**TASK OBJECTIVE:** Copy the records word for word, from the start through the line containing "whiteboard [208, 682]".

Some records

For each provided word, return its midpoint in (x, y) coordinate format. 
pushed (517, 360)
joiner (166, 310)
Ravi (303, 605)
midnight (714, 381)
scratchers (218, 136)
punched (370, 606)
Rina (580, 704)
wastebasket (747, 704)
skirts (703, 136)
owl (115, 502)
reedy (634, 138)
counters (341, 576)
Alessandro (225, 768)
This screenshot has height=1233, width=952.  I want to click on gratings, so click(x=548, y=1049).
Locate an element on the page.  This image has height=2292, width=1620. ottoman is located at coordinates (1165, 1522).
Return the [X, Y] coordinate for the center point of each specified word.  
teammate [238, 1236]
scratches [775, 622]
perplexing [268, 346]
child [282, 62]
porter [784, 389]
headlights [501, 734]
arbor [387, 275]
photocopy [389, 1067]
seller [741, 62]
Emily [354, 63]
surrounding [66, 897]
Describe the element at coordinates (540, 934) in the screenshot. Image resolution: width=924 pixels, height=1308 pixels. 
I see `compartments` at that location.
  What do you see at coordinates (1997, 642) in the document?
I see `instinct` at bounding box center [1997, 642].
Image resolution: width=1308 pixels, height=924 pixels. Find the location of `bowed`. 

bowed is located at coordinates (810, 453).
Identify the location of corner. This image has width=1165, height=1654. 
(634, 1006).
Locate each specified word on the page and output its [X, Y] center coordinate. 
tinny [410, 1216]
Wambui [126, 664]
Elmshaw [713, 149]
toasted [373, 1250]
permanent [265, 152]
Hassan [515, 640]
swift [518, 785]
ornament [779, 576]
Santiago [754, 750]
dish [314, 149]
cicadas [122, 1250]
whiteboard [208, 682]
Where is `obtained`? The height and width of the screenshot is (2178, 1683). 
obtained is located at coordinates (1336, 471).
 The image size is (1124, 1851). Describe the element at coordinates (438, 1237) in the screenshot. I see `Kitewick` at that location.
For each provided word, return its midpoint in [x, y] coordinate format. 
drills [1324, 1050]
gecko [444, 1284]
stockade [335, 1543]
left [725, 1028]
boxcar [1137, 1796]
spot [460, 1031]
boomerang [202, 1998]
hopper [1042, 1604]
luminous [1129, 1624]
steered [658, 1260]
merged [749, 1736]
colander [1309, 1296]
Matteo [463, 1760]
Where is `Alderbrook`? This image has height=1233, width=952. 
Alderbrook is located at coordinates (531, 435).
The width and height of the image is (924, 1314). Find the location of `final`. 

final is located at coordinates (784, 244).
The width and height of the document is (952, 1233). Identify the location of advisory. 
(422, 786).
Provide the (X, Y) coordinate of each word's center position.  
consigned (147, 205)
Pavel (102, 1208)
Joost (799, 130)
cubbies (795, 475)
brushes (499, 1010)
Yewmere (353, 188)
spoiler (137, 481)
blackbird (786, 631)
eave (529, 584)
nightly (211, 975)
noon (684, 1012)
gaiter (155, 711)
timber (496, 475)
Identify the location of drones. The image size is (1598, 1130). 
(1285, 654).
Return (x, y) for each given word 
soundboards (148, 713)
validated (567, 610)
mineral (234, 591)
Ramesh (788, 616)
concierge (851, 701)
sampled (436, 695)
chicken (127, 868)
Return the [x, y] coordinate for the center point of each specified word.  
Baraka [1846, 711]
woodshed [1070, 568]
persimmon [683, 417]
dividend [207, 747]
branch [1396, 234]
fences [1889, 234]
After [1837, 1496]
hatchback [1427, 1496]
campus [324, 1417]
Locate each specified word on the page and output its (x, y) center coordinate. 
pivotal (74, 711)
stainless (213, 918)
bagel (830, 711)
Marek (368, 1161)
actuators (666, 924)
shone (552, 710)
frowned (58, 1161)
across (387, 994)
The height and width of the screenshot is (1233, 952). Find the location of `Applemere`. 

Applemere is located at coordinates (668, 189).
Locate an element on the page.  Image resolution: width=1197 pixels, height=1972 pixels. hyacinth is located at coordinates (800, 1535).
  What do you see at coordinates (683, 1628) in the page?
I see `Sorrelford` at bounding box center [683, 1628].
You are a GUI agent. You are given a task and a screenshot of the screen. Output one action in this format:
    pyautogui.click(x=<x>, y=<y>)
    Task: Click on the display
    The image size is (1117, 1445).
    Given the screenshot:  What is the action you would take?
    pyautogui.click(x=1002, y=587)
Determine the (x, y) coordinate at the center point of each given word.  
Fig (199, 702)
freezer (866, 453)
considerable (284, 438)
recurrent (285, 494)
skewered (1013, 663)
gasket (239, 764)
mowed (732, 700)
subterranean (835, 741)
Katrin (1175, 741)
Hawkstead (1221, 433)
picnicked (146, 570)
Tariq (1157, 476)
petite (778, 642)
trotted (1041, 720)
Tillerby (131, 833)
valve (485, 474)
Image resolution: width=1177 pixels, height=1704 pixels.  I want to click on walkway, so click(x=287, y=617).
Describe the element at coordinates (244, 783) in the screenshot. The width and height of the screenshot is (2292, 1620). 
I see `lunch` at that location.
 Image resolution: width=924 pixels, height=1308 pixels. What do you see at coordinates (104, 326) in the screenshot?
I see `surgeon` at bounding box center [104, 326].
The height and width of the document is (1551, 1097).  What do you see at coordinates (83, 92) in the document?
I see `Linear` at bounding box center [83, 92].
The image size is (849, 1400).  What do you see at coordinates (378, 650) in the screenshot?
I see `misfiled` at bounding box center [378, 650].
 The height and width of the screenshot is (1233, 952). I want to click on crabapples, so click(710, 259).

**SOLUTION FOR THIS EXERCISE:**
For each provided word, return its midpoint in (x, y) coordinate format. 
pushed (517, 360)
joiner (166, 310)
Ravi (303, 605)
midnight (714, 381)
scratchers (218, 136)
punched (370, 606)
Rina (580, 704)
wastebasket (747, 704)
skirts (703, 136)
owl (115, 502)
reedy (634, 138)
counters (341, 576)
Alessandro (225, 768)
This screenshot has height=1233, width=952.  I want to click on gratings, so click(x=548, y=1049).
Locate an element on the page.  This image has height=2292, width=1620. ottoman is located at coordinates (1165, 1522).
Return the [X, Y] coordinate for the center point of each specified word.  
teammate [238, 1236]
scratches [775, 622]
perplexing [268, 346]
child [282, 62]
porter [784, 389]
headlights [501, 734]
arbor [387, 275]
photocopy [389, 1067]
seller [741, 62]
Emily [354, 63]
surrounding [66, 897]
Describe the element at coordinates (540, 934) in the screenshot. Image resolution: width=924 pixels, height=1308 pixels. 
I see `compartments` at that location.
  What do you see at coordinates (1997, 642) in the document?
I see `instinct` at bounding box center [1997, 642].
Image resolution: width=1308 pixels, height=924 pixels. Find the location of `bowed`. 

bowed is located at coordinates (810, 453).
Identify the location of corner. This image has width=1165, height=1654. 
(634, 1006).
Locate each specified word on the page and output its [X, Y] center coordinate. 
tinny [410, 1216]
Wambui [126, 664]
Elmshaw [713, 149]
toasted [373, 1250]
permanent [265, 152]
Hassan [515, 640]
swift [518, 785]
ornament [779, 576]
Santiago [754, 750]
dish [314, 149]
cicadas [122, 1250]
whiteboard [208, 682]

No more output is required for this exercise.